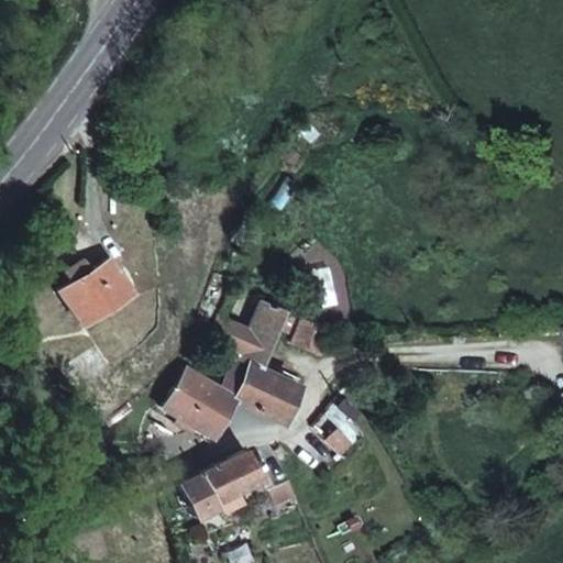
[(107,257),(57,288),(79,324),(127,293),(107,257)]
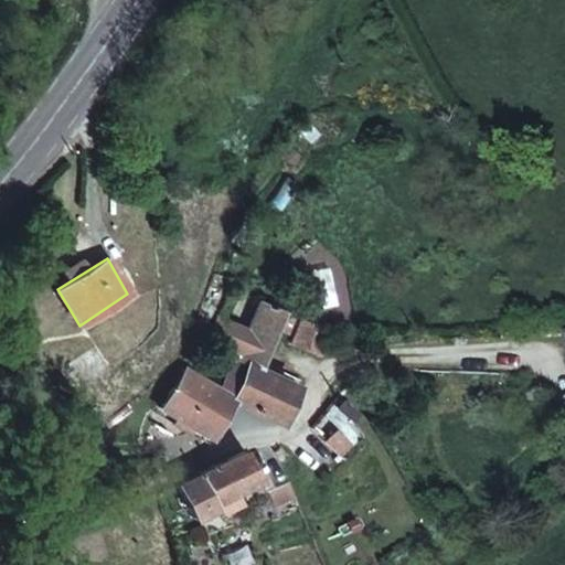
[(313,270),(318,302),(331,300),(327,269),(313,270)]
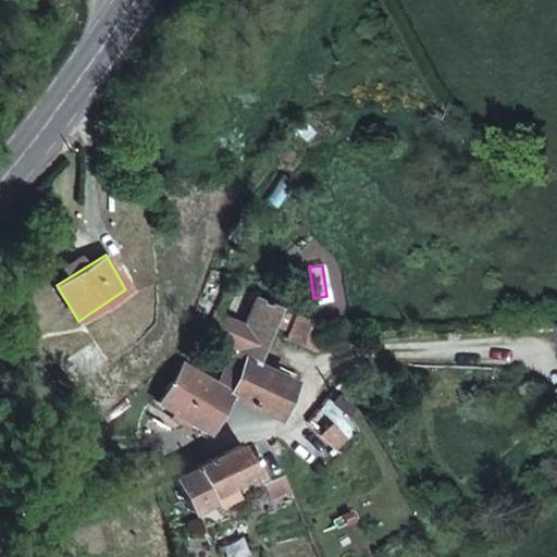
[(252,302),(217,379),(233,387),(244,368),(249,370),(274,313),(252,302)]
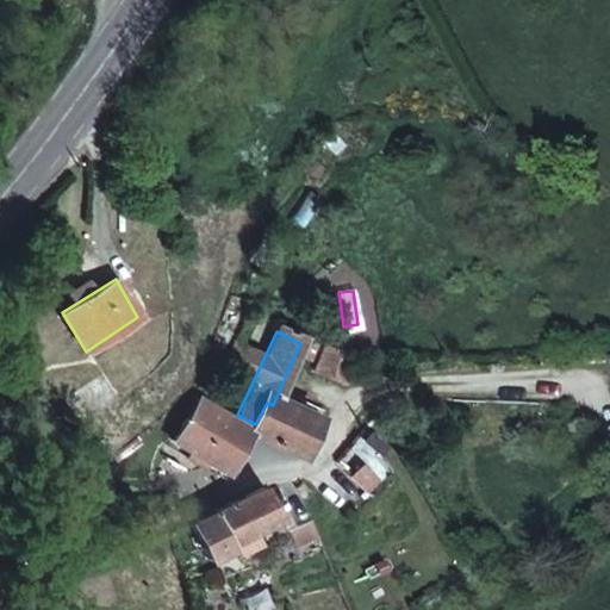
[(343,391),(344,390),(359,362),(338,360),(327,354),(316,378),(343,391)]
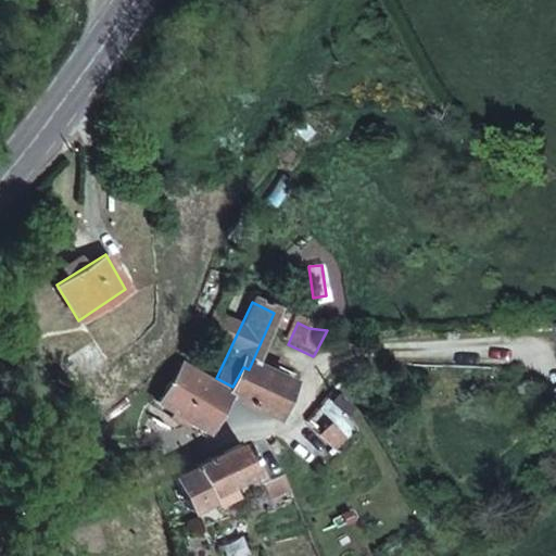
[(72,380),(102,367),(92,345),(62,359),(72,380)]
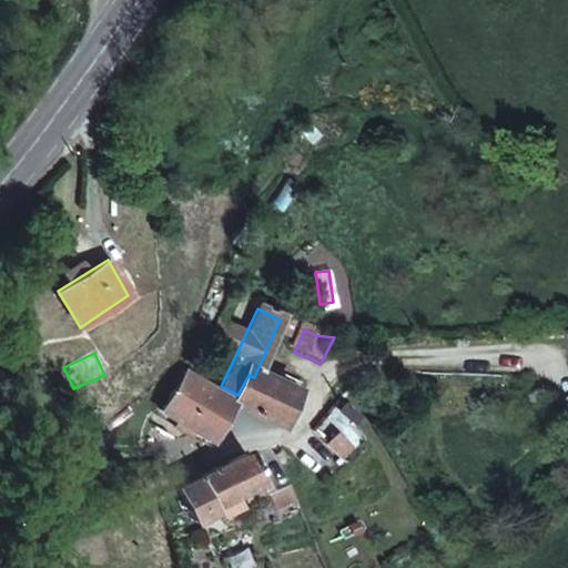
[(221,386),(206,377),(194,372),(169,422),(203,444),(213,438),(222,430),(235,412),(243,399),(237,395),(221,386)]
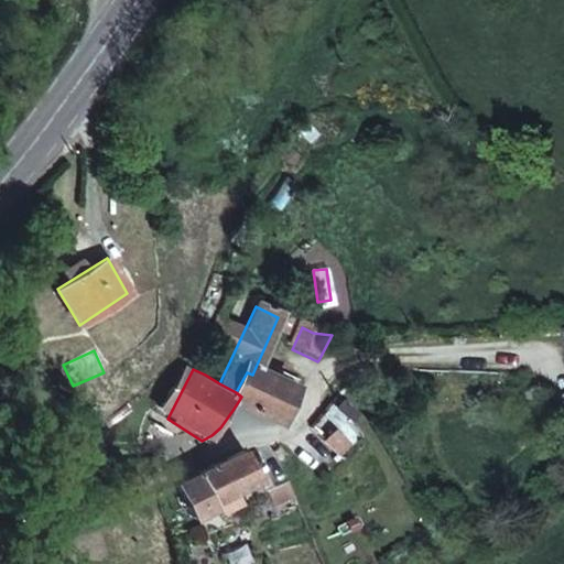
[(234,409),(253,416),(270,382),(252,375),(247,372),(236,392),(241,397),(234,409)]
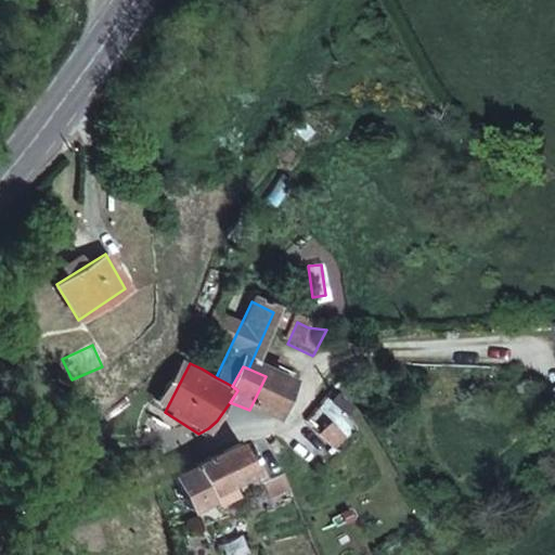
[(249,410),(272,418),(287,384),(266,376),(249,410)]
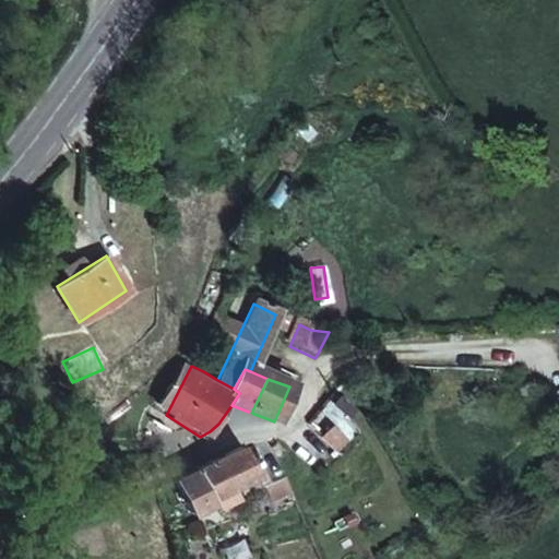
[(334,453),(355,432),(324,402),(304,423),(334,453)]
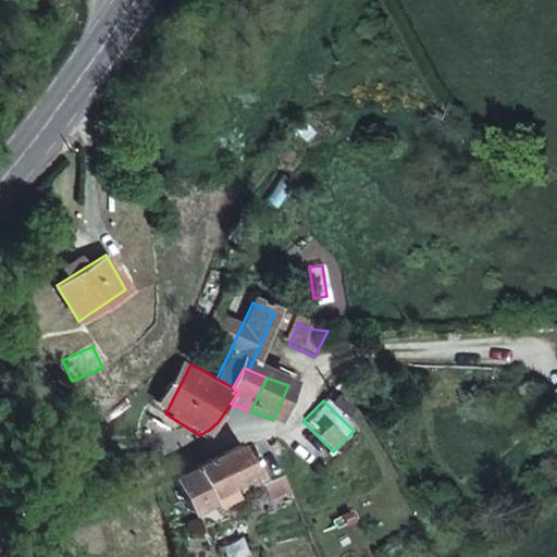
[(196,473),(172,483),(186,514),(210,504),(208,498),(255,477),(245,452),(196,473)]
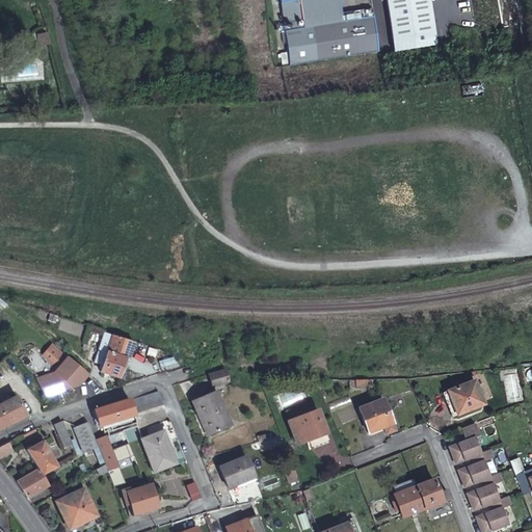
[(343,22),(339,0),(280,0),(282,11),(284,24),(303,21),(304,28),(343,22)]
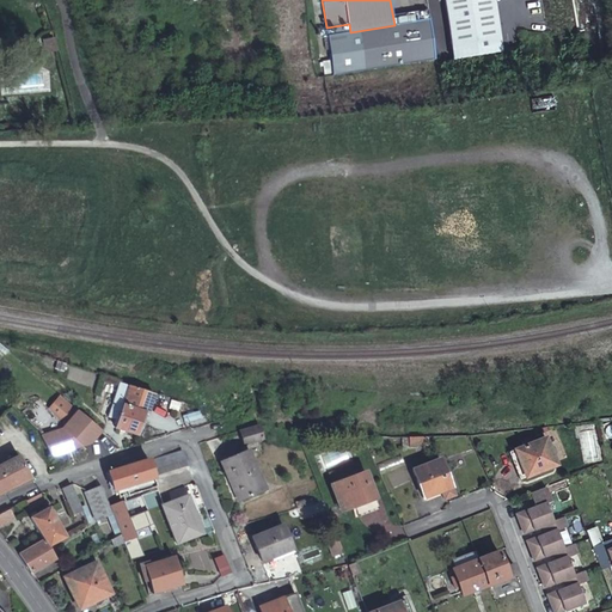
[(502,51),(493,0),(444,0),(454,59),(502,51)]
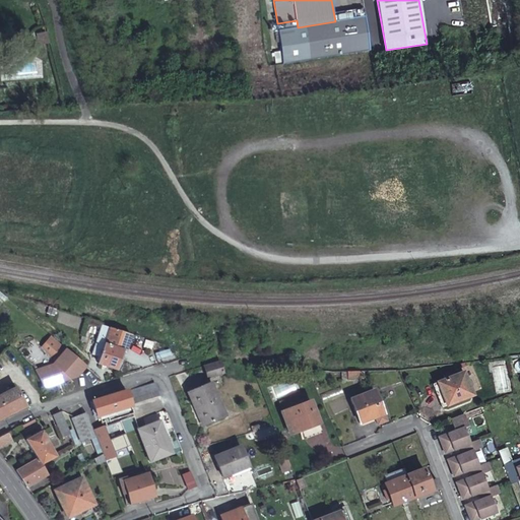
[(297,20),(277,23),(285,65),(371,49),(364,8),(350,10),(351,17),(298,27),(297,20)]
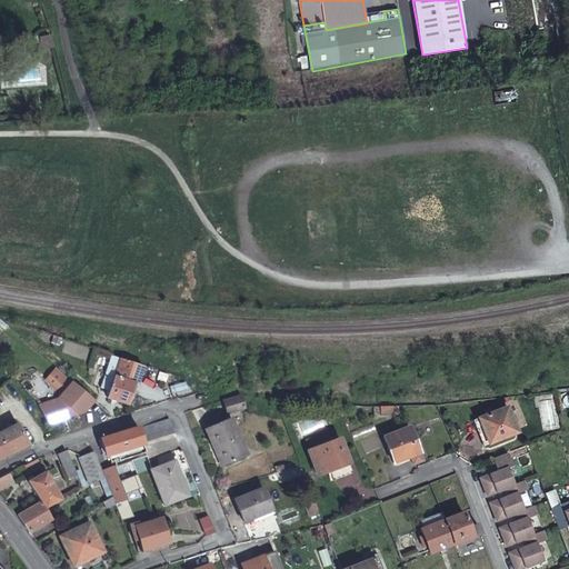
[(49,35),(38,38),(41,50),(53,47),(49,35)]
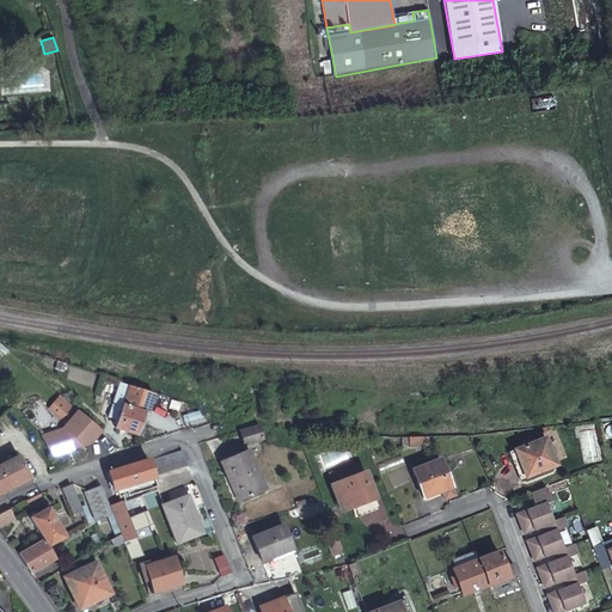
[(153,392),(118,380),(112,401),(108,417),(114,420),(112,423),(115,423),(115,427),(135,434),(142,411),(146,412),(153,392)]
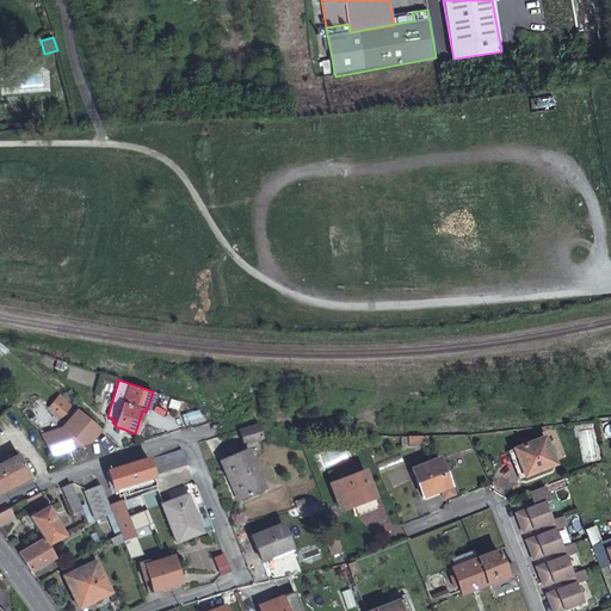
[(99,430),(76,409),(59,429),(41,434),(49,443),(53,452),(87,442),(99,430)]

▶ _WHAT TO PRODUCE_:
Reproduce the data above exactly, leaving out any picture in it.

▶ _EXERCISE RESULT_:
[(107,257),(57,288),(79,324),(127,293),(107,257)]
[(313,270),(318,302),(331,300),(327,269),(313,270)]
[(252,302),(217,379),(233,387),(244,368),(249,370),(274,313),(252,302)]
[(343,391),(344,390),(359,362),(338,360),(327,354),(316,378),(343,391)]
[(72,380),(102,367),(92,345),(62,359),(72,380)]
[(221,386),(206,377),(194,372),(169,422),(203,444),(213,438),(222,430),(235,412),(243,399),(237,395),(221,386)]
[(234,409),(253,416),(270,382),(252,375),(247,372),(236,392),(241,397),(234,409)]
[(249,410),(272,418),(287,384),(266,376),(249,410)]
[(334,453),(355,432),(324,402),(304,423),(334,453)]
[(196,473),(172,483),(186,514),(210,504),(208,498),(255,477),(245,452),(196,473)]
[(343,22),(339,0),(280,0),(282,11),(284,24),(303,21),(304,28),(343,22)]
[(502,51),(493,0),(444,0),(454,59),(502,51)]
[(297,20),(277,23),(285,65),(371,49),(364,8),(350,10),(351,17),(298,27),(297,20)]
[(49,35),(38,38),(41,50),(53,47),(49,35)]
[(153,392),(118,380),(112,401),(108,417),(114,420),(112,423),(115,423),(115,427),(135,434),(142,411),(146,412),(153,392)]
[(99,430),(76,409),(59,429),(41,434),(49,443),(53,452),(87,442),(99,430)]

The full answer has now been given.